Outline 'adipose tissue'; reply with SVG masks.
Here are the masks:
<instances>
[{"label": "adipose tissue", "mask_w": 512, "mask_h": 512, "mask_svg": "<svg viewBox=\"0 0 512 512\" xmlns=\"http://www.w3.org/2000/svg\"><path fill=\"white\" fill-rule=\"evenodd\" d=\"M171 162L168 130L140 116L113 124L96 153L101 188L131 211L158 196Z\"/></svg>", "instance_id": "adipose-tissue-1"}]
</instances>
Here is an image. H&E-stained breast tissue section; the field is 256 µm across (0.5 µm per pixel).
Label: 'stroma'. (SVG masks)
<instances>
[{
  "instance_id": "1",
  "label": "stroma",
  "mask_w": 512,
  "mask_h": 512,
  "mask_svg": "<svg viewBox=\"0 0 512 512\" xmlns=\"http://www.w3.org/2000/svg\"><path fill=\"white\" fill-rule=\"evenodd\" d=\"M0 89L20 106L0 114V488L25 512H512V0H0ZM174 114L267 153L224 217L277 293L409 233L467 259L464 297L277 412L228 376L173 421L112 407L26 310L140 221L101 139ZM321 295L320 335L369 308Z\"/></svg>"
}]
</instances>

------------------------------------------------------------------------

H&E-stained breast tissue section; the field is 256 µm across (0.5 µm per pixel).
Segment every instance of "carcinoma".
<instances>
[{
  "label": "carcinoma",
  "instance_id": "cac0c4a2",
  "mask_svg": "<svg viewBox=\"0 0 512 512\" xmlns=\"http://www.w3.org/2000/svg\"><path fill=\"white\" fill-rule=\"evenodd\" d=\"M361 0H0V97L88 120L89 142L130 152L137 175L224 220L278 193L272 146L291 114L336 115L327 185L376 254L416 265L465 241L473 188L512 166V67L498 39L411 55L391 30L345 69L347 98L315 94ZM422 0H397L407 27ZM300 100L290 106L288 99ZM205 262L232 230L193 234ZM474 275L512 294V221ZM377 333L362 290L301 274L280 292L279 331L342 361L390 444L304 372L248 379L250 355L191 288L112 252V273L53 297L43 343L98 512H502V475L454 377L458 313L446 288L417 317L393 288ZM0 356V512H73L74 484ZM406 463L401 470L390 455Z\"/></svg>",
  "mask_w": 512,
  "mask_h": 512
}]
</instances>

------------------------------------------------------------------------

Extract, word for word, every line beginning with the one that holds "Outline 'adipose tissue';" and concluding with the one that holds "Here is an image.". Include both of those lines.

Outline 'adipose tissue'; reply with SVG masks.
Here are the masks:
<instances>
[{"label": "adipose tissue", "mask_w": 512, "mask_h": 512, "mask_svg": "<svg viewBox=\"0 0 512 512\" xmlns=\"http://www.w3.org/2000/svg\"><path fill=\"white\" fill-rule=\"evenodd\" d=\"M171 162L168 130L140 116L113 124L96 153L101 188L131 211L158 196Z\"/></svg>", "instance_id": "adipose-tissue-1"}]
</instances>
Here is an image. H&E-stained breast tissue section; the field is 256 µm across (0.5 µm per pixel).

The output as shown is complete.